→ **What you should do**: Only one stretch of the listing below is wanted. Give it again exactly, from the line with "(180, 303) = (597, 336): green" through the line with "(323, 276) = (414, 270): white".

→ **Data excerpts**:
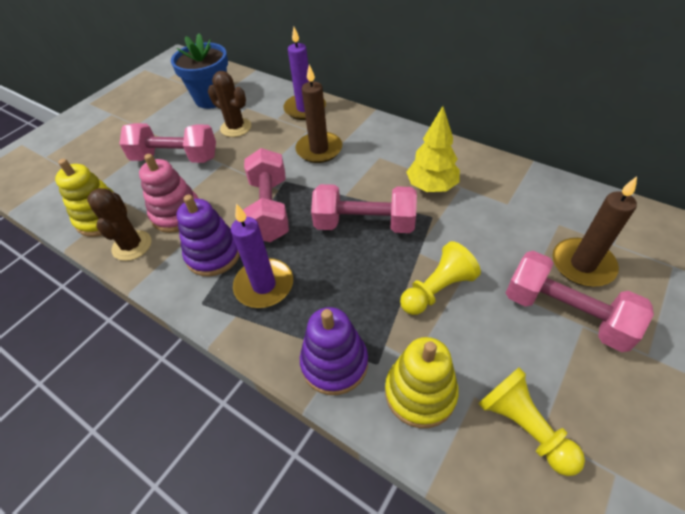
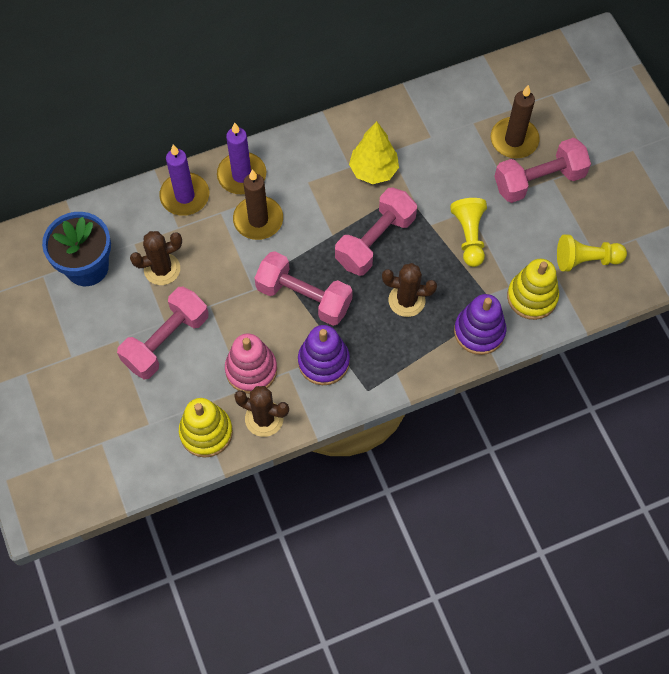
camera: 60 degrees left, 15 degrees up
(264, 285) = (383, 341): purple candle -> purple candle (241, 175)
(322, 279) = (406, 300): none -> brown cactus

...

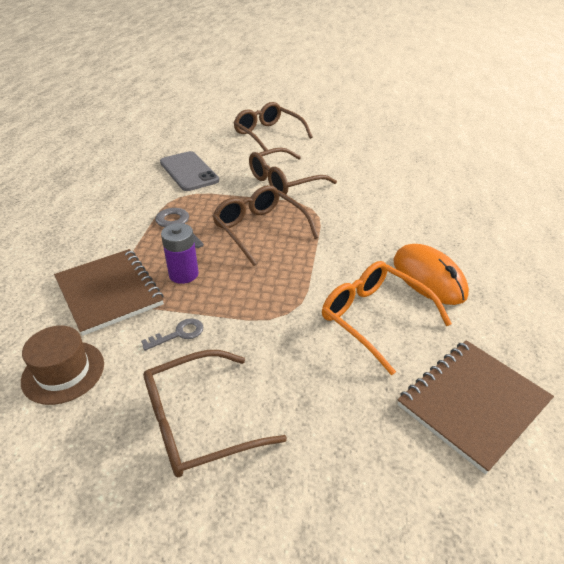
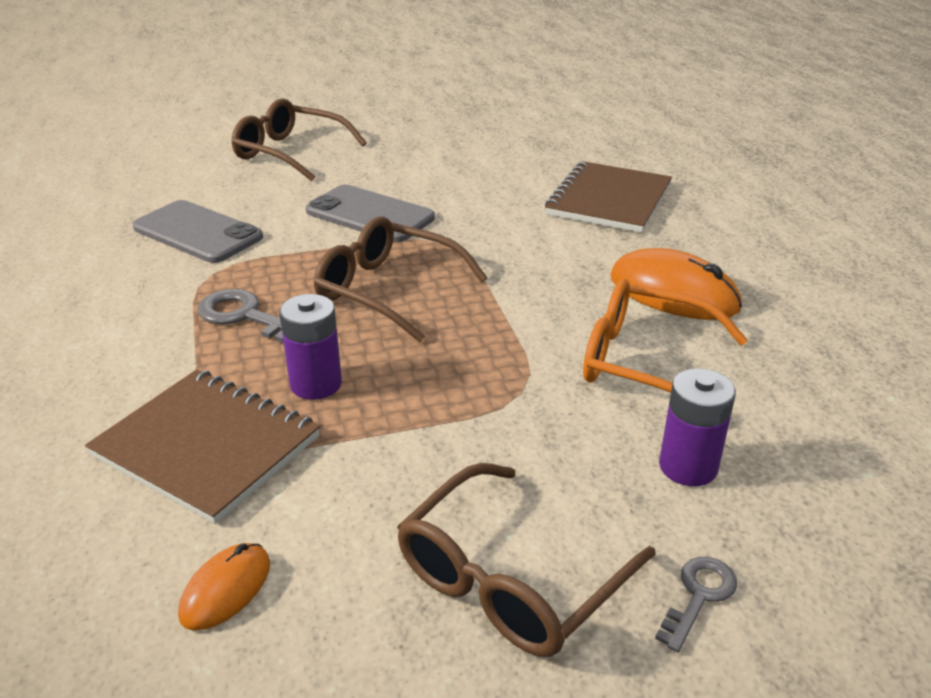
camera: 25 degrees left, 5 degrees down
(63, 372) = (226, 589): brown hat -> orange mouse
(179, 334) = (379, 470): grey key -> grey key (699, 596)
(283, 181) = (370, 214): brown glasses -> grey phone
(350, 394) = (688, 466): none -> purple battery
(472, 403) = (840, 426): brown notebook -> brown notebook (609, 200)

...

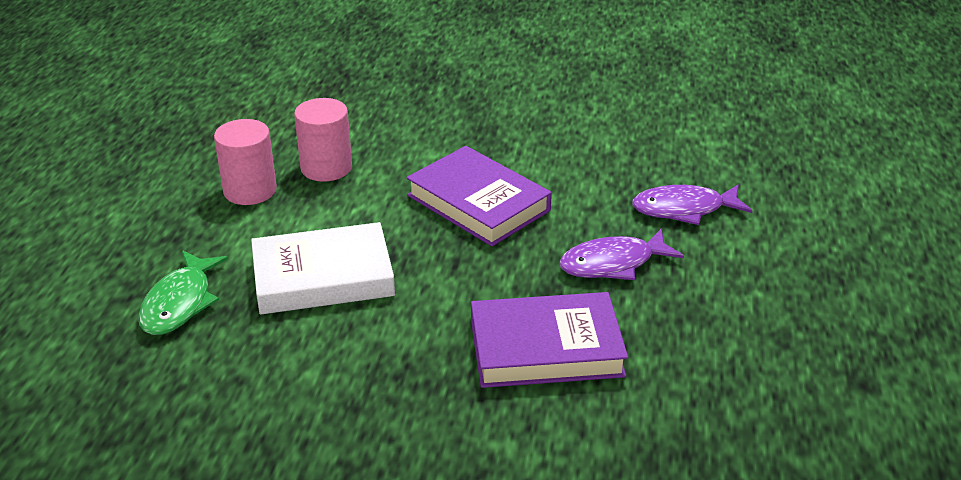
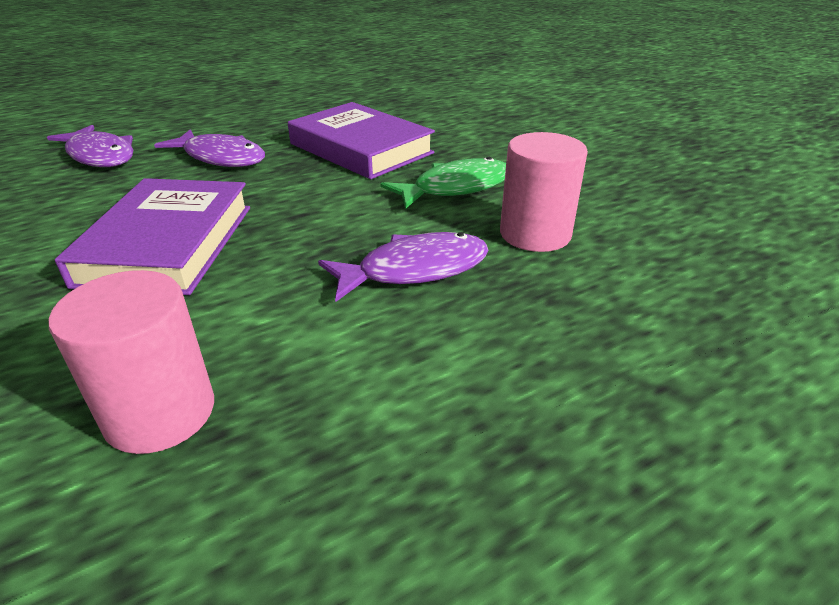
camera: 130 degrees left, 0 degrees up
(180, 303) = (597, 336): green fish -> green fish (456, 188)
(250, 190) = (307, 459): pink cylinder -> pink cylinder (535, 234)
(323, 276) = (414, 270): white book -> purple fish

→ **Solution to the problem**:
(180, 303) = (597, 336): green fish -> green fish (456, 188)
(250, 190) = (307, 459): pink cylinder -> pink cylinder (535, 234)
(323, 276) = (414, 270): white book -> purple fish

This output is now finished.